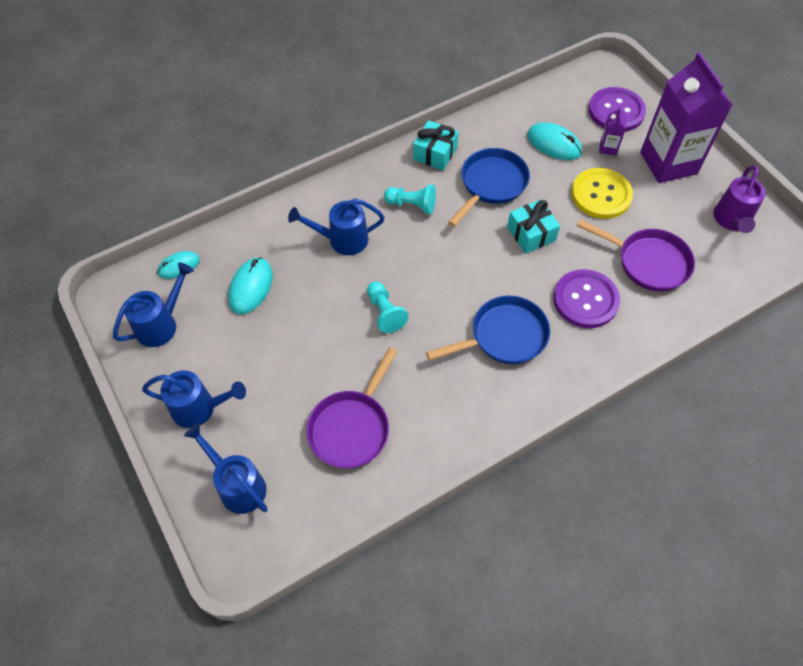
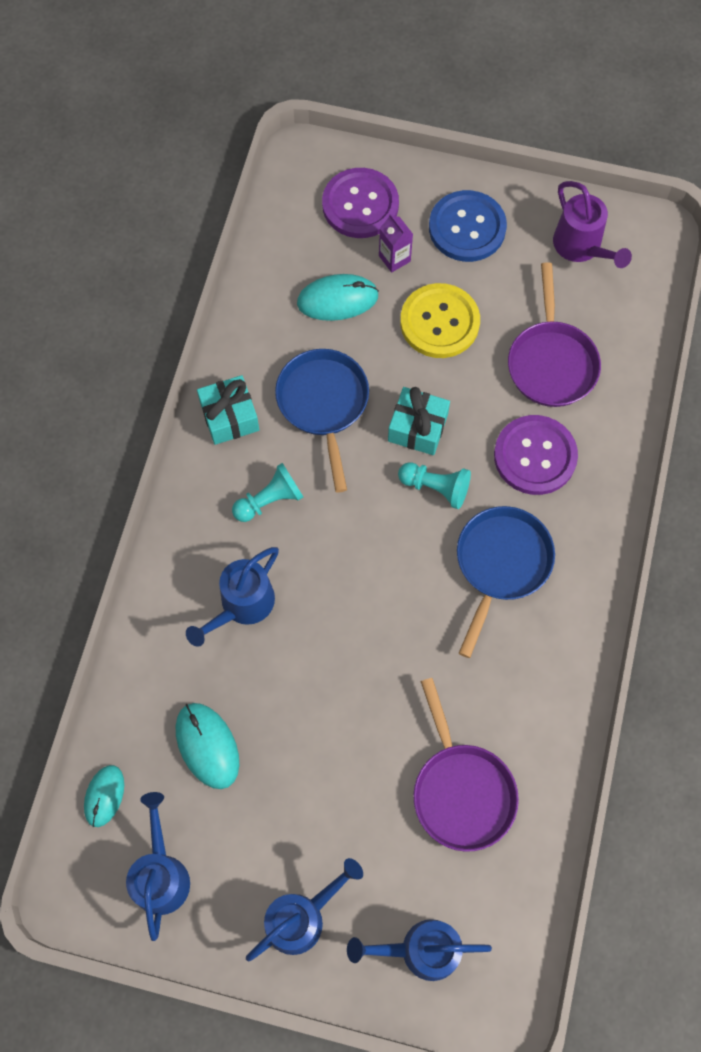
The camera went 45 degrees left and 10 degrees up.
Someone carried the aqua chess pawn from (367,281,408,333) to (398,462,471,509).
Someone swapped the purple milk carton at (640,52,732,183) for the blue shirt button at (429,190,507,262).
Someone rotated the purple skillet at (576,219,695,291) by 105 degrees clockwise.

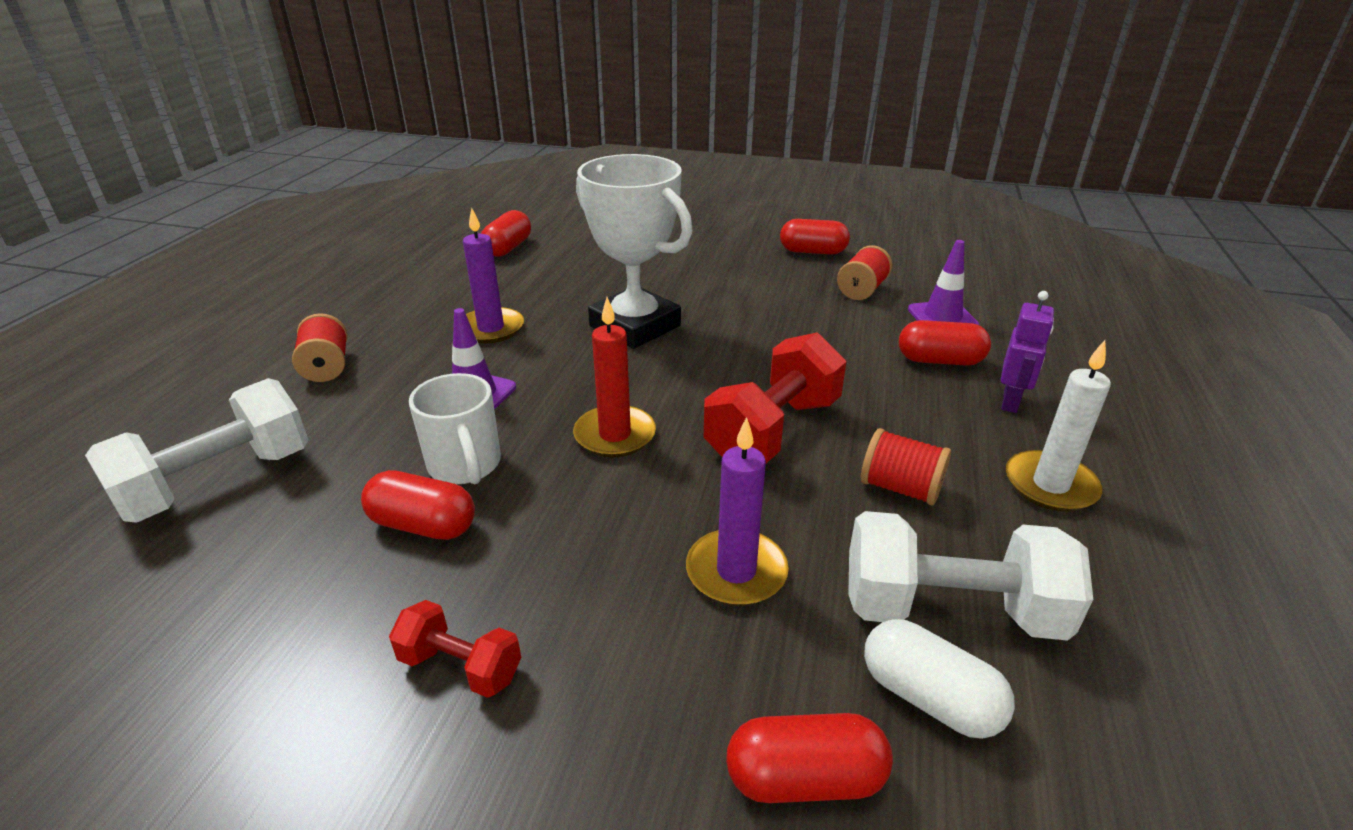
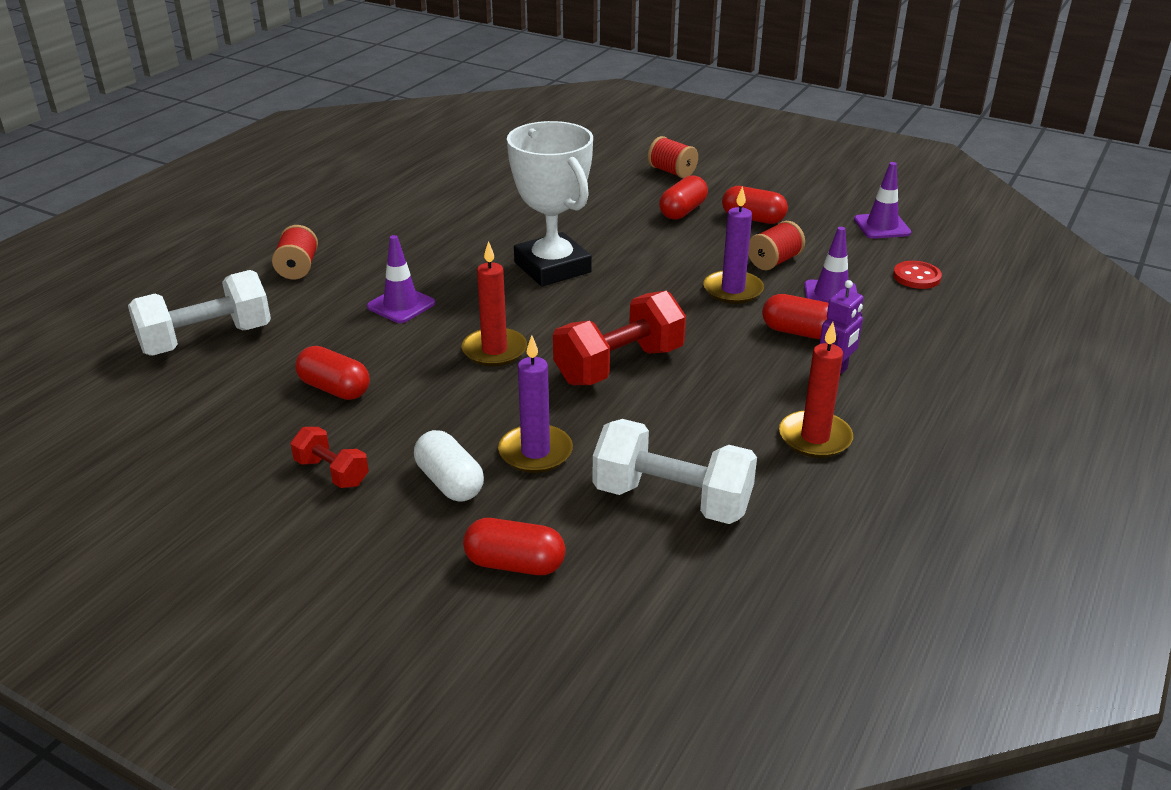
The camera went 15 degrees right and 0 degrees up.
Someone carried the white capsule from (864,619,1015,739) to (414,430,484,501).
Someone carried the scarlet reel of thread from (861,428,951,505) to (648,136,698,178).
Someone carried the scarlet capsule from (481,210,531,257) to (659,175,708,220).
Someone carried the purple wax candle from (463,208,524,344) to (703,186,764,304).
Someone repainted the white wax candle at (1006,340,1111,512), which became the scarlet wax candle at (779,322,853,458).
Someone put down the purple safety cone at (854,162,911,239).
Someone put down the scarlet shirt button at (893,261,942,289).
Someone took away the white coffee mug at (409,373,501,484).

WORK ITEM:
Transcribe only the lines from the line holding "Someone rotated the" to the final line of the listing above. Keep them exact, include both ends, and skip the pictures.

ANSWER BOX:
Someone rotated the purple skillet at (576,219,695,291) by 105 degrees clockwise.

The camera went 15 degrees right and 0 degrees up.
Someone carried the white capsule from (864,619,1015,739) to (414,430,484,501).
Someone carried the scarlet reel of thread from (861,428,951,505) to (648,136,698,178).
Someone carried the scarlet capsule from (481,210,531,257) to (659,175,708,220).
Someone carried the purple wax candle from (463,208,524,344) to (703,186,764,304).
Someone repainted the white wax candle at (1006,340,1111,512), which became the scarlet wax candle at (779,322,853,458).
Someone put down the purple safety cone at (854,162,911,239).
Someone put down the scarlet shirt button at (893,261,942,289).
Someone took away the white coffee mug at (409,373,501,484).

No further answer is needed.